| Aim of the task |
Would you count the lines in the entries below that contain "VCTRL"? Reply with the number only.

--- START ---

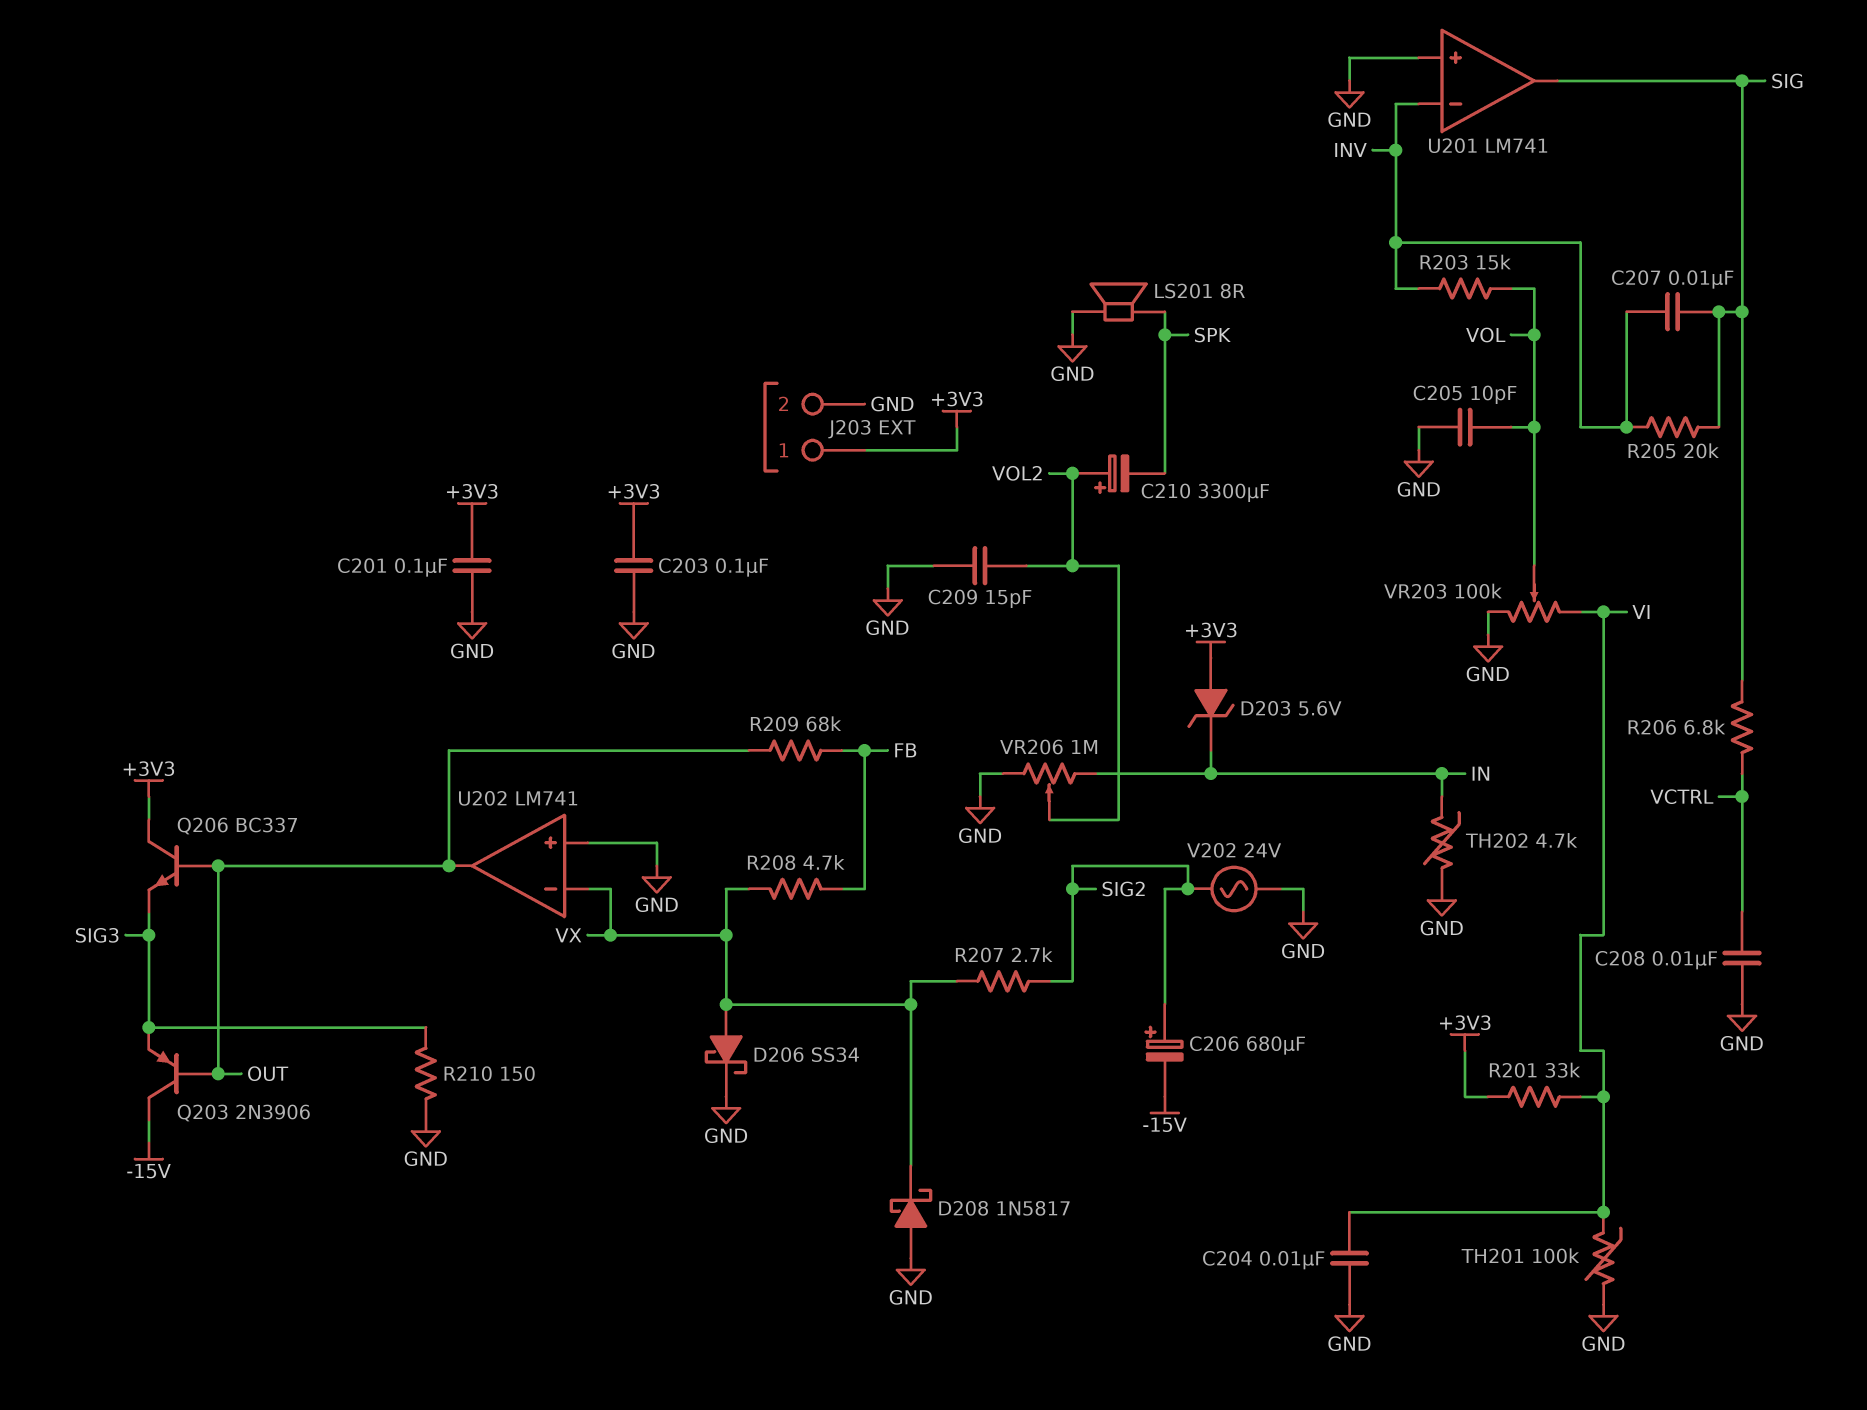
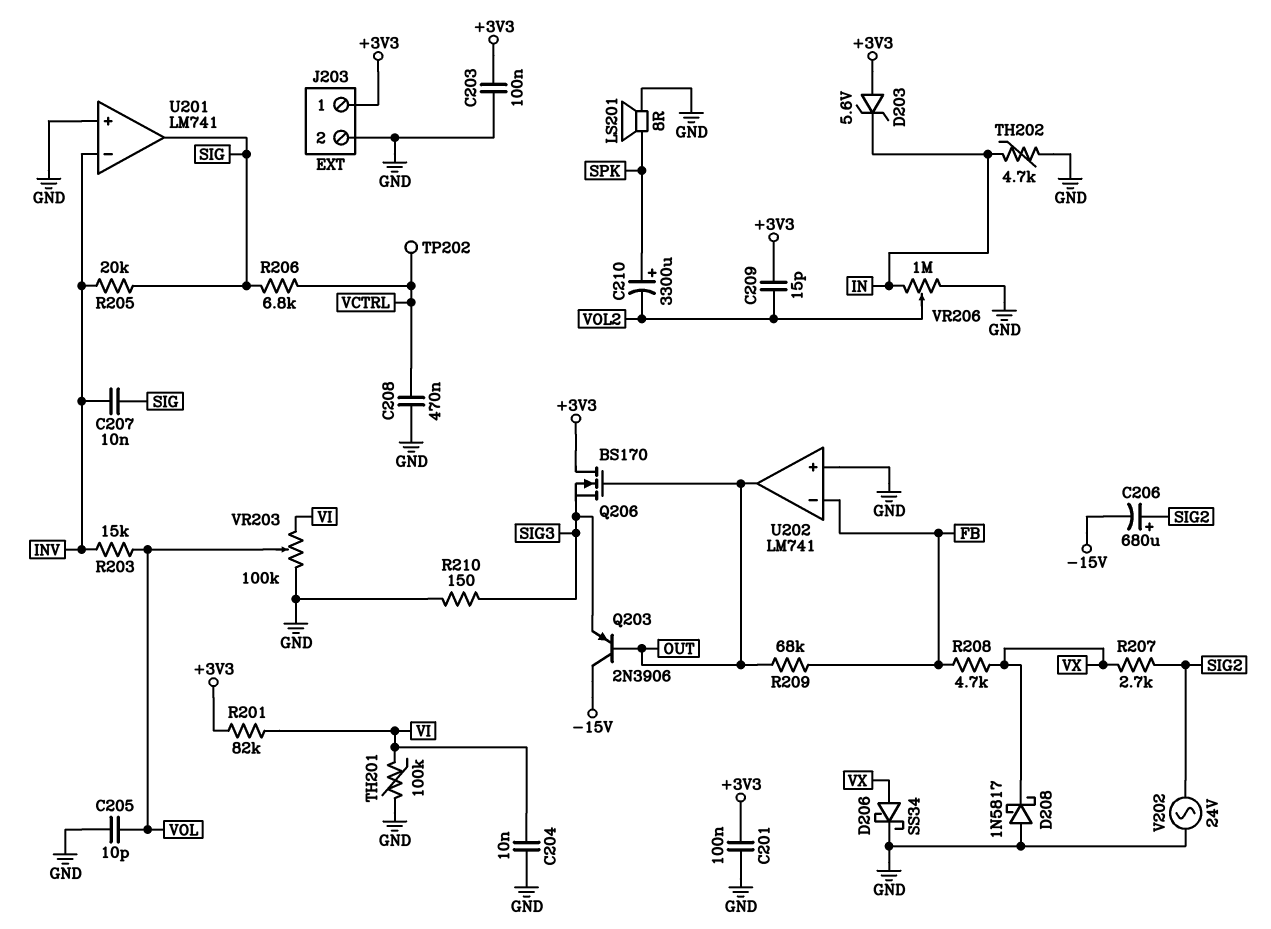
C208: 10nF (GND, VCTRL) -> 470nF (GND, VCTRL)
C209: 15pF (GND, VOL2) -> 15pF (+3V3, VOL2)
C210: 3300uF (plus VOL2, minus SPK) -> 3300uF (plus SPK, minus VOL2)
Q206: NPN BC337 (B OUT, C +3V3, E SIG3) -> NMOS BS170 (G OUT, D +3V3, S SIG3)
R201: 33k (+3V3, VI) -> 82k (+3V3, VI)
TP202: none -> test point (VCTRL)
U202 pin in-: VX -> FB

--- END ---

| Answer space |
2